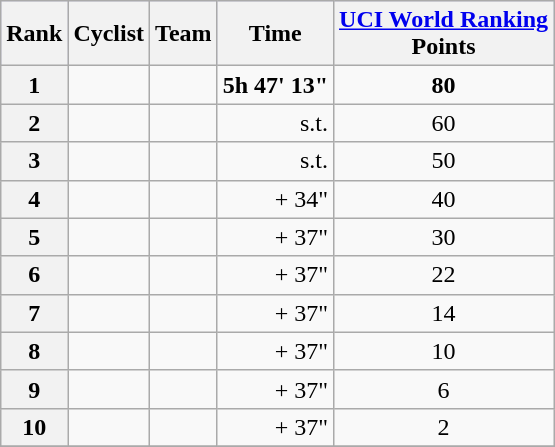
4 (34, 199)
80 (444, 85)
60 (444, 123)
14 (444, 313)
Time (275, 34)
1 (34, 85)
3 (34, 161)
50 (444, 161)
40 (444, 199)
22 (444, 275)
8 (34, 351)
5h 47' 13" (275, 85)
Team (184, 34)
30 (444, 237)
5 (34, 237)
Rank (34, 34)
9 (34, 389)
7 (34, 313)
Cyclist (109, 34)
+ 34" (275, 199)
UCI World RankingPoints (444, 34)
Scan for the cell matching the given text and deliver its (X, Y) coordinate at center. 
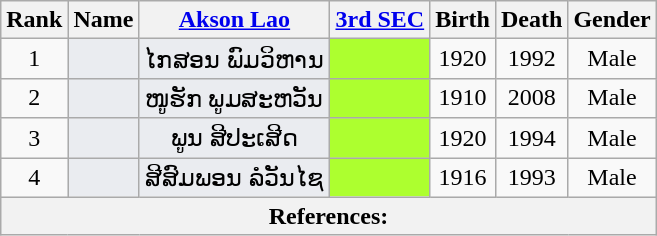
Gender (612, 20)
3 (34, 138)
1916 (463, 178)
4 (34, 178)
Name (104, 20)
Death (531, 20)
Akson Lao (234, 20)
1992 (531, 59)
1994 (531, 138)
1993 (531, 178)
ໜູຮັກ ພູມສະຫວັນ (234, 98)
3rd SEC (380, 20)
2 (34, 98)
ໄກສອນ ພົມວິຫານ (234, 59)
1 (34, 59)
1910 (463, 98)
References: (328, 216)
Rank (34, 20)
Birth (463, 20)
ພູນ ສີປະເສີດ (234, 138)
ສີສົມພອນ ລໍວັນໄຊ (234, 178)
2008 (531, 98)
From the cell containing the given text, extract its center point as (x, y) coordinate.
=-=-=-=-=
Instruction:
Gather every line of the items above that contains the word "center", treating uppercase and lowercase as distinct.

Solution to this exercise:
Scan for the cell matching the given text and deliver its (X, Y) coordinate at center. 
From the cell containing the given text, extract its center point as (x, y) coordinate.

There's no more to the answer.